*** The data Section Begins ***

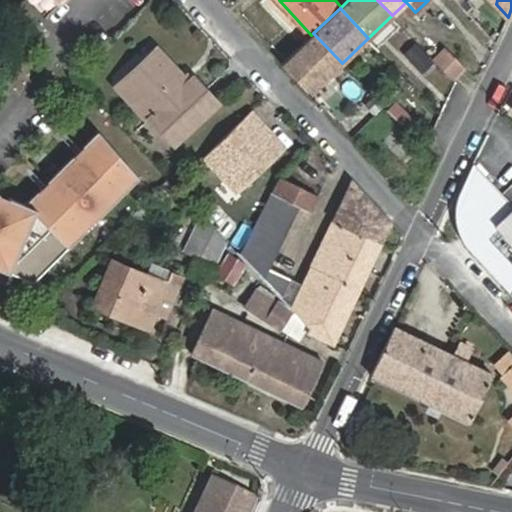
[(311,35),(287,58),(283,61),(311,92),(342,63),(313,33),(311,35)]
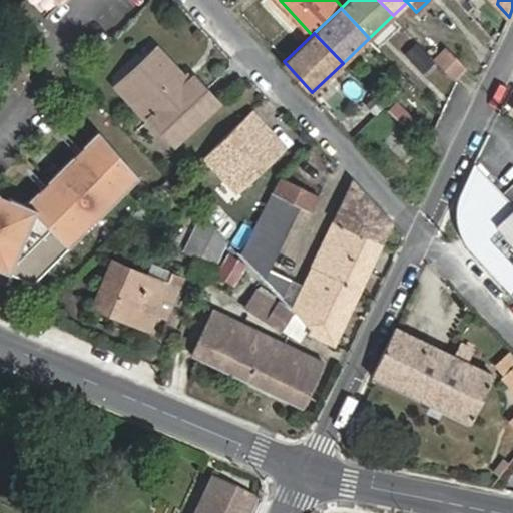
[(419,44),(408,54),(425,72),(436,61),(419,44)]
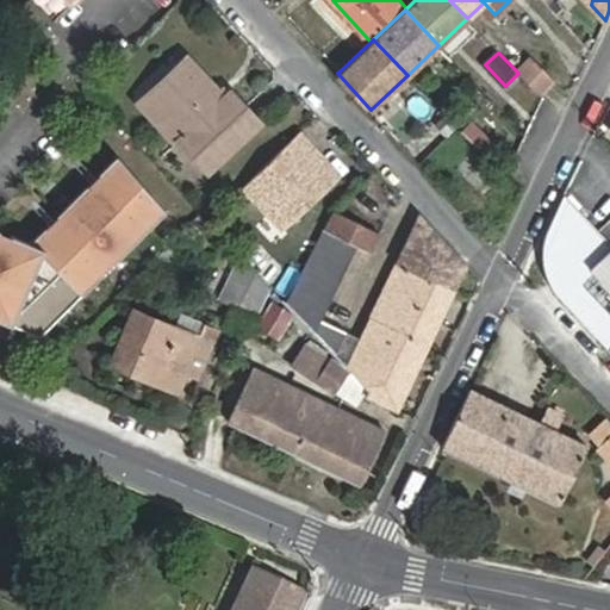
[(534,58),(520,72),(541,93),(555,80),(534,58)]
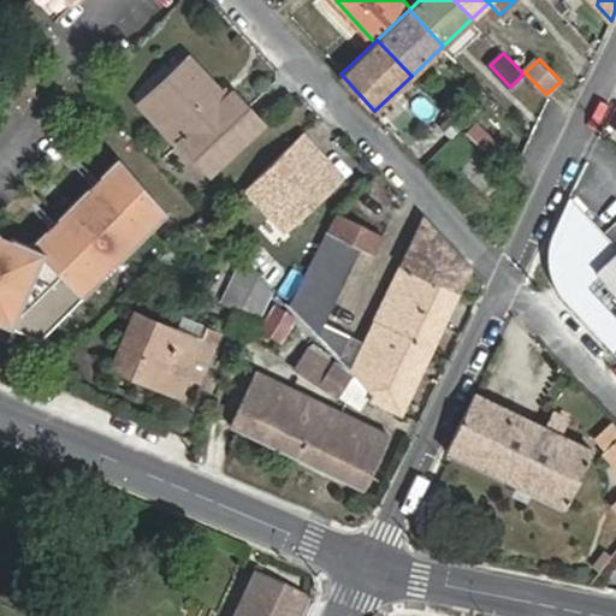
[(220,104),(213,94),(184,61),(148,95),(185,135),(179,141),(208,173),(259,126),(230,95),(220,104)]
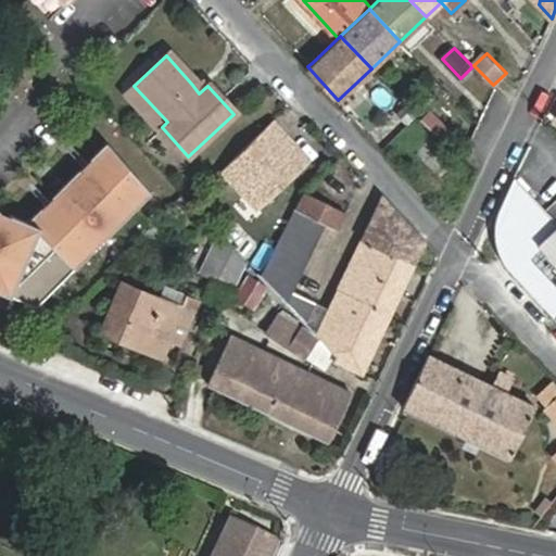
[(207,86),(200,77),(192,85),(199,93),(207,86)]
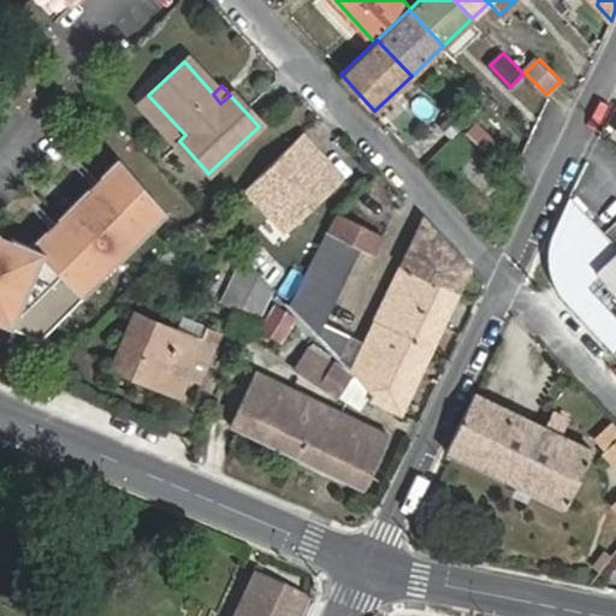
[(175,147),(179,141),(185,135),(148,95),(136,106),(175,147)]
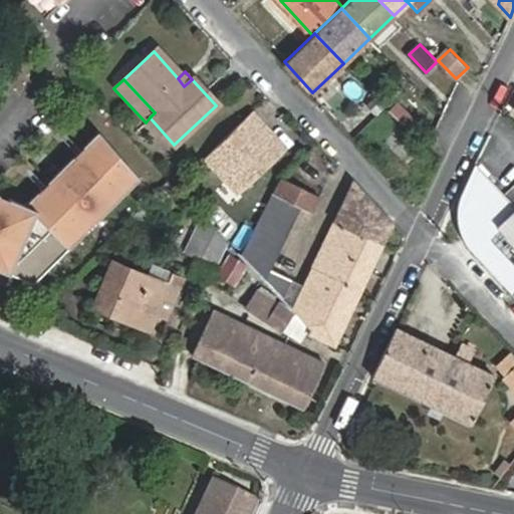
[(244,93),(223,113),(237,127),(253,112),(257,107),(244,93)]
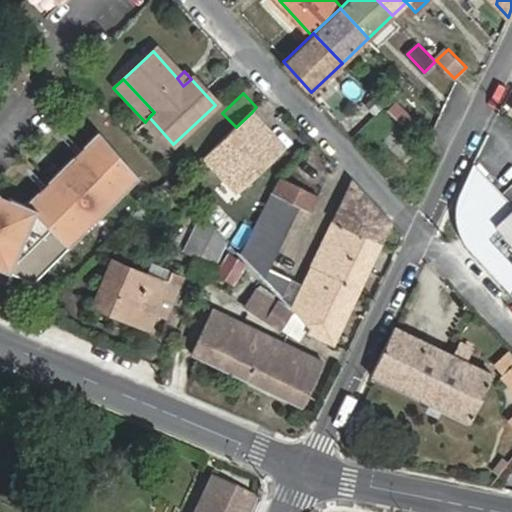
[(280,132),(256,107),(252,112),(275,136),(280,132)]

*** The data Section Ends ***

### Aim of the exercise:
Quote the entries in full. Any image among them is to be omitted from the copy.

### Solution to the exercise:
[(311,35),(287,58),(283,61),(311,92),(342,63),(313,33),(311,35)]
[(419,44),(408,54),(425,72),(436,61),(419,44)]
[(534,58),(520,72),(541,93),(555,80),(534,58)]
[(220,104),(213,94),(184,61),(148,95),(185,135),(179,141),(208,173),(259,126),(230,95),(220,104)]
[(207,86),(200,77),(192,85),(199,93),(207,86)]
[(175,147),(179,141),(185,135),(148,95),(136,106),(175,147)]
[(244,93),(223,113),(237,127),(253,112),(257,107),(244,93)]
[(280,132),(256,107),(252,112),(275,136),(280,132)]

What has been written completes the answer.